(Saved data entries)
......

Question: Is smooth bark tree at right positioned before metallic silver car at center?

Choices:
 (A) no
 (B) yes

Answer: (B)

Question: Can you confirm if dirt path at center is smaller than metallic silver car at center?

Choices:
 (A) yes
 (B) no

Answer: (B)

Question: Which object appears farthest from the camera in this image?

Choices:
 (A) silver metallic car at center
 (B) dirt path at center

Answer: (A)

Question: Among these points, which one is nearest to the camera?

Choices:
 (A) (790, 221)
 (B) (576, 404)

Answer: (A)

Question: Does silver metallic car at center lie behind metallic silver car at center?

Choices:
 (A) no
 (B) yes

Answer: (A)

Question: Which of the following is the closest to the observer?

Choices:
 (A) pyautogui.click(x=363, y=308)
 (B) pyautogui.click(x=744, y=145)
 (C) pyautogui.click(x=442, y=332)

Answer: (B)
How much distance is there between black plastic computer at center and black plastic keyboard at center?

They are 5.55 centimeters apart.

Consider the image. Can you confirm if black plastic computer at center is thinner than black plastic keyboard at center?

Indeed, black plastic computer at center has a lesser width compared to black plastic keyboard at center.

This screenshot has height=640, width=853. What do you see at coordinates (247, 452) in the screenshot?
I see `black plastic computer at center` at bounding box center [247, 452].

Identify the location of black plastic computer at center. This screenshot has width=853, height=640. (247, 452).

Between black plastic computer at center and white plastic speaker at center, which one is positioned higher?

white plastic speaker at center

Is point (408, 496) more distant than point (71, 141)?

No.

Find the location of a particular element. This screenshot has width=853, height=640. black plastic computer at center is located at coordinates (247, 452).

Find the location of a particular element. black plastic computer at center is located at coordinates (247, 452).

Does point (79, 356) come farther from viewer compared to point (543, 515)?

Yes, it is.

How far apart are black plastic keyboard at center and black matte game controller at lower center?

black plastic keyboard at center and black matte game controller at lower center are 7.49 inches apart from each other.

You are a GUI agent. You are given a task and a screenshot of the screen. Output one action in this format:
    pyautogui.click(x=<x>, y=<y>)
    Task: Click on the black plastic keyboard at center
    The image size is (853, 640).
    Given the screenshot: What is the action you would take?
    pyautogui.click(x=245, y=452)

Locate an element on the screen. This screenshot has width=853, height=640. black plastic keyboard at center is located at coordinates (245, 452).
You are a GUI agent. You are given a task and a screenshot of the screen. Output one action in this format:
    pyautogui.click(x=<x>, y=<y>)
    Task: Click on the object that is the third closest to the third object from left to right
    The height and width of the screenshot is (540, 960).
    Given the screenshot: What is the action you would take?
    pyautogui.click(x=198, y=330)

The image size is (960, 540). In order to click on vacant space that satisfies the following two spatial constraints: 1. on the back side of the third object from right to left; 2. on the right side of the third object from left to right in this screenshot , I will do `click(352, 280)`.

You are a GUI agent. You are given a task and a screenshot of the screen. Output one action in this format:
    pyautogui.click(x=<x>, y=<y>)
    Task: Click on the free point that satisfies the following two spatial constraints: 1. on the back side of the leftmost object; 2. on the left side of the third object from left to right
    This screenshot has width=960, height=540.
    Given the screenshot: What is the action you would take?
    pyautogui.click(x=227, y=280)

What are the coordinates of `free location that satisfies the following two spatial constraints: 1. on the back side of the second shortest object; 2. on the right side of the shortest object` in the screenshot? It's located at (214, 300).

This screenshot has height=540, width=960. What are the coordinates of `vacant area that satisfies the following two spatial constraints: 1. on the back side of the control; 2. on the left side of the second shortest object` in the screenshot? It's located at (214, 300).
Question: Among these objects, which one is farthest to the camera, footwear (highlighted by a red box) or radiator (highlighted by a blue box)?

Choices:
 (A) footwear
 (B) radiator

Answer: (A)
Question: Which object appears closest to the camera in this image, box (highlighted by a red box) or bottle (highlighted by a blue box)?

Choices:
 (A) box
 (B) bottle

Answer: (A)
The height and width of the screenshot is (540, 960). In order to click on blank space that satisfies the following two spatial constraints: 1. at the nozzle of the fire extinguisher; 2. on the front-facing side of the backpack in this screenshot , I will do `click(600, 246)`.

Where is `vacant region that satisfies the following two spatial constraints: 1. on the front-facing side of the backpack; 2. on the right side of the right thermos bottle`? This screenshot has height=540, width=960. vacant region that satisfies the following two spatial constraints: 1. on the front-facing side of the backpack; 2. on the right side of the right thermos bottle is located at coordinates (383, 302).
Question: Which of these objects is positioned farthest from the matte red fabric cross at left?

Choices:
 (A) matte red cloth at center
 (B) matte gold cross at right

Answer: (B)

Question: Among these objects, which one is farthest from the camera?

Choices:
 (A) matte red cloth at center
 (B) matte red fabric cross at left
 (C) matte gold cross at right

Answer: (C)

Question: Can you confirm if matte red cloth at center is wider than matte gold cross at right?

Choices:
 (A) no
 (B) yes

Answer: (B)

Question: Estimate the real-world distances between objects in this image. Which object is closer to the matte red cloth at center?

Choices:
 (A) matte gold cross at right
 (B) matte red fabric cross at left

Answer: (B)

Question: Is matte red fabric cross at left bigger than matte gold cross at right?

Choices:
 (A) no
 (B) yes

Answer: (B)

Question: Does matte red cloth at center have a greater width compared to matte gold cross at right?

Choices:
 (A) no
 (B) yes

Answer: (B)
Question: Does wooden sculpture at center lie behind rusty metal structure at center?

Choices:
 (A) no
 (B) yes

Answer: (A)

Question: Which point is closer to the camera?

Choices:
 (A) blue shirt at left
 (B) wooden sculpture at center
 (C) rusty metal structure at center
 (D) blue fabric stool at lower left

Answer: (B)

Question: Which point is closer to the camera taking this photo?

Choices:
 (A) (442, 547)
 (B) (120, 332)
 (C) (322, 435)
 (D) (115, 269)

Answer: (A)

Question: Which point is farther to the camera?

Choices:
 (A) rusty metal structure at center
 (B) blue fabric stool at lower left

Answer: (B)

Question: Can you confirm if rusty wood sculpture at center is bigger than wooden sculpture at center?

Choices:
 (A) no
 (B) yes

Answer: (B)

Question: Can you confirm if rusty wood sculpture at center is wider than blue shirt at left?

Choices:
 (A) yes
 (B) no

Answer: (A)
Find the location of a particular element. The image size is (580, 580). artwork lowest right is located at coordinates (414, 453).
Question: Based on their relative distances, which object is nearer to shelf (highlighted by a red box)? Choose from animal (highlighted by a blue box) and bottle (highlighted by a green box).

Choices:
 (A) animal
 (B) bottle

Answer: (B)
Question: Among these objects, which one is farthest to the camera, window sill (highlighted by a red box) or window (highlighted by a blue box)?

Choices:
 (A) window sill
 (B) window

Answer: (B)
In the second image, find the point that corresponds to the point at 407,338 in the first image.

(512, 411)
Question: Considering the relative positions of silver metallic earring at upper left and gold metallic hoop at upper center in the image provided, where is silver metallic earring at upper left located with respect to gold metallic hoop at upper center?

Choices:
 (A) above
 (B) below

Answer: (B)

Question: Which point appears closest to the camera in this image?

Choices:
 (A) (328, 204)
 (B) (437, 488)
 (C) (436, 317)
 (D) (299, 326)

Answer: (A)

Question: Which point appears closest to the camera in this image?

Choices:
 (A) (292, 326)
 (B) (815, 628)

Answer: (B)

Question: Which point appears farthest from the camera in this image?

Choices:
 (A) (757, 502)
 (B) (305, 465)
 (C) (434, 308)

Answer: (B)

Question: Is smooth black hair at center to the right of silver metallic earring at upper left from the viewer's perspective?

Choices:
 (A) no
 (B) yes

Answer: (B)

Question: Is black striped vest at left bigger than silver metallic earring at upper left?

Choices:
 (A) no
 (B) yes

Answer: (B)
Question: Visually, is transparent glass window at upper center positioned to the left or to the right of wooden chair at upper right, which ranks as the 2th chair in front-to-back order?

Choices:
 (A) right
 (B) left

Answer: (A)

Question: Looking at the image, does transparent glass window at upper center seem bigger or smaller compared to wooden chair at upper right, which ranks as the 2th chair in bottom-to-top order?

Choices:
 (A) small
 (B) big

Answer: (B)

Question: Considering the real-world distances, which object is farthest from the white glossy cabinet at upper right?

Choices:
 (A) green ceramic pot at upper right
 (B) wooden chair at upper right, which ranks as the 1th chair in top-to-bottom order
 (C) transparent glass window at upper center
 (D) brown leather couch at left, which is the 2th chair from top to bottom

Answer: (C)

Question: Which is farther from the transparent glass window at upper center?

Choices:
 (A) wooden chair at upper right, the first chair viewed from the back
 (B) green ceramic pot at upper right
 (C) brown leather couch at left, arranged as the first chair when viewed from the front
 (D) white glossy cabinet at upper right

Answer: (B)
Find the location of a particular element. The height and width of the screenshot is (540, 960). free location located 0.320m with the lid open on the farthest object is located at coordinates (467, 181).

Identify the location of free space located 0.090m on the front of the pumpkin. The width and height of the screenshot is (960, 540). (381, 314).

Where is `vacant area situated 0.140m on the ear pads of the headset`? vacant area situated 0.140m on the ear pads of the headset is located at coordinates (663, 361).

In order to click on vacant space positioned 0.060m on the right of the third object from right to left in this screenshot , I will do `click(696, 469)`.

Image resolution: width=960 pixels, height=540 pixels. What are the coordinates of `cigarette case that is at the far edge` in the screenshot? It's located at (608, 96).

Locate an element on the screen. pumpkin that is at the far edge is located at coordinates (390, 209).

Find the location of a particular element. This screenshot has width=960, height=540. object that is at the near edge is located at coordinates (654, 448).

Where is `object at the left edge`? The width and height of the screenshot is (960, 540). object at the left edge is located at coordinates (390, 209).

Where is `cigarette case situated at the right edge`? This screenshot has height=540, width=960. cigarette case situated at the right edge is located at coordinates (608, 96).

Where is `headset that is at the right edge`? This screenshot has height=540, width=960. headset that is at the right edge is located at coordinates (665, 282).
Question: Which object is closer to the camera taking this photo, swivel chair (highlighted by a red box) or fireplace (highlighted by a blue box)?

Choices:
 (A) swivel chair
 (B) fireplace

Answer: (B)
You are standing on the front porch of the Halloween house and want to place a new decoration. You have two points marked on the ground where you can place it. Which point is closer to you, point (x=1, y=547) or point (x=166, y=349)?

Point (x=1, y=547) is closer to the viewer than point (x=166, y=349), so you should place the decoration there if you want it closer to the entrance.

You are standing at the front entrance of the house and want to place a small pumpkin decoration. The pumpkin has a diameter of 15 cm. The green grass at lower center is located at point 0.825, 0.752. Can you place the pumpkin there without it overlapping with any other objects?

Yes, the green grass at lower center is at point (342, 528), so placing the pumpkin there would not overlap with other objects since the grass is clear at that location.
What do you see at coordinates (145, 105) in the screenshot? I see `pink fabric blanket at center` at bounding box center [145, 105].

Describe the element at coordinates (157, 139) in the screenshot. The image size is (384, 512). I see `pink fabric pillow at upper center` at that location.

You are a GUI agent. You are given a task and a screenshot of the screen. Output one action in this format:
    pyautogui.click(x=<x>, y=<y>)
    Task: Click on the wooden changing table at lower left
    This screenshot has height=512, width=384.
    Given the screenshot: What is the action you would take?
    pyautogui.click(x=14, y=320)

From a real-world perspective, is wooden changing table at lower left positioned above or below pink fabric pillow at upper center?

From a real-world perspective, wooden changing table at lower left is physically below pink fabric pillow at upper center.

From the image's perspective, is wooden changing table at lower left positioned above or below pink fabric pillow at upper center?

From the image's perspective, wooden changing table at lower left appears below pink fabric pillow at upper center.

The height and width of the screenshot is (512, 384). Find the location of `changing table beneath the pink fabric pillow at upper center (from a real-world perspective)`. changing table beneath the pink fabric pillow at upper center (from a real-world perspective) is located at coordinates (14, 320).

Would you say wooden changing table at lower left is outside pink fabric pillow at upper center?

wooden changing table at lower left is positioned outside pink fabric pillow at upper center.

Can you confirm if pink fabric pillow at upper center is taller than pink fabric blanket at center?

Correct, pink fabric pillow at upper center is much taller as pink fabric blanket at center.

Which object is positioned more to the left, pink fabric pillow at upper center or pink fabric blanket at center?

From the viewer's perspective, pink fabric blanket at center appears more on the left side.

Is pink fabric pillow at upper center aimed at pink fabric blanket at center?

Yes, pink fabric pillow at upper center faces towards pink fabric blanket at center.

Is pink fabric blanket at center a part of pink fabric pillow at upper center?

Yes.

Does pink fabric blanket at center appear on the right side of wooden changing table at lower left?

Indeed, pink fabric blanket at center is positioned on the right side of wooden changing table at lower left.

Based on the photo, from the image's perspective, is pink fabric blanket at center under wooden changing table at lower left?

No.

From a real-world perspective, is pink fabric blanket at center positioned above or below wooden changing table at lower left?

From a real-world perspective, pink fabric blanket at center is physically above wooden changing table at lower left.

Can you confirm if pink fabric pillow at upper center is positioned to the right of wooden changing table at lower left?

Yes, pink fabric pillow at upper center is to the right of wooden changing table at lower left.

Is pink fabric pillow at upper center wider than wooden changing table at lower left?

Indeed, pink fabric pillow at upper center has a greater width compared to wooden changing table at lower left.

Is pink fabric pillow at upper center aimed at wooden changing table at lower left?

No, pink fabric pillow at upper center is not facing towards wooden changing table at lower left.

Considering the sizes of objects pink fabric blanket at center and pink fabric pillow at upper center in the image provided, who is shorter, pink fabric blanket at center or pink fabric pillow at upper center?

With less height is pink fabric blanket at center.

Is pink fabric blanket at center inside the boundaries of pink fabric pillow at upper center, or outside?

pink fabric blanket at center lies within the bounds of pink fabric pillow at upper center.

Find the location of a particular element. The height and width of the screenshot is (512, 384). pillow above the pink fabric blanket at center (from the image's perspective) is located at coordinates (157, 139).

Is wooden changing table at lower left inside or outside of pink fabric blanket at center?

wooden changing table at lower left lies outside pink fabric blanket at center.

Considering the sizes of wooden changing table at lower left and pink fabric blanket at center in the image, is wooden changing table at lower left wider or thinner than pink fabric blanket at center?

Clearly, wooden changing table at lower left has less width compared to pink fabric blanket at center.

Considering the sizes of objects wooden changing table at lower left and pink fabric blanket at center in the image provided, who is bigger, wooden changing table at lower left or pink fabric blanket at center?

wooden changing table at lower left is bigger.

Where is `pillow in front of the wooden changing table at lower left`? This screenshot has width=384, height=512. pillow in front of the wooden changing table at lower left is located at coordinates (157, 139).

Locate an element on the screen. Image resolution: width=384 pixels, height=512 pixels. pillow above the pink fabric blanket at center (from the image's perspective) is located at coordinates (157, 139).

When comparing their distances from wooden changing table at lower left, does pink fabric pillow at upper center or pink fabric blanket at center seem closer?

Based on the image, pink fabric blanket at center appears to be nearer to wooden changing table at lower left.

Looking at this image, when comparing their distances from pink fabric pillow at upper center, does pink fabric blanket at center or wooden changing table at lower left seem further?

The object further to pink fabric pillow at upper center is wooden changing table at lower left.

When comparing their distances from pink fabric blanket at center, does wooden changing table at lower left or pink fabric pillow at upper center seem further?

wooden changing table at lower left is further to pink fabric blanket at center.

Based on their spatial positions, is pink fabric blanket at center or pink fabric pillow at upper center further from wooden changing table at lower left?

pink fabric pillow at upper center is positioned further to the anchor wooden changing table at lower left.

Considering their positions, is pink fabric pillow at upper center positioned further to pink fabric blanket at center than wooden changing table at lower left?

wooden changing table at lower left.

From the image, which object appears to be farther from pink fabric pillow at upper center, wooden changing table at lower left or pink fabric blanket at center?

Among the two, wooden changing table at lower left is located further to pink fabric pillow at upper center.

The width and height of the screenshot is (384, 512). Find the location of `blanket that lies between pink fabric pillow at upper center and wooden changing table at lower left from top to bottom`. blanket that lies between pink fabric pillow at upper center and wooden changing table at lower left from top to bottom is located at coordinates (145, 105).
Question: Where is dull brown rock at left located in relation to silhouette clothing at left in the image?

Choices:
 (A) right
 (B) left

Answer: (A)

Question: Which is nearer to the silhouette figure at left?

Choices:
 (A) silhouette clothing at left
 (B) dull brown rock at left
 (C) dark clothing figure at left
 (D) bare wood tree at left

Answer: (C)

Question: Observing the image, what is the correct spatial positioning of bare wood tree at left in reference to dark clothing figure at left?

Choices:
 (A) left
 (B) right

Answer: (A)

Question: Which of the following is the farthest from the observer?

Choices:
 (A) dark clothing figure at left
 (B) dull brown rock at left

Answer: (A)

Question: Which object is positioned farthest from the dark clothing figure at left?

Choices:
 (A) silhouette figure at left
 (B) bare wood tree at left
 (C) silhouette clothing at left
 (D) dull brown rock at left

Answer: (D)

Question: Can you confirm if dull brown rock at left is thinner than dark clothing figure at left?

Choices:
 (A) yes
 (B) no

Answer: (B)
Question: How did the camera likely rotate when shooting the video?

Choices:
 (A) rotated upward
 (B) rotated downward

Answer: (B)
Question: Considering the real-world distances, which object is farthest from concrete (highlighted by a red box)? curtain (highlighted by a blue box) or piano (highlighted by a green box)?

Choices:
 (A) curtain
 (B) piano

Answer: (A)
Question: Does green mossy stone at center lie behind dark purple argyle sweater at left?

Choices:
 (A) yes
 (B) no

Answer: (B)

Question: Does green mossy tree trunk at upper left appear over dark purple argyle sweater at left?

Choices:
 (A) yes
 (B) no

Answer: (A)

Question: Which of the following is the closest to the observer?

......

## [WORK REQUIRED]
How many lines in the saved data entries above contain the word "below"? Reply with the number alone.

## [SOLUTION FOR THIS TASK]
6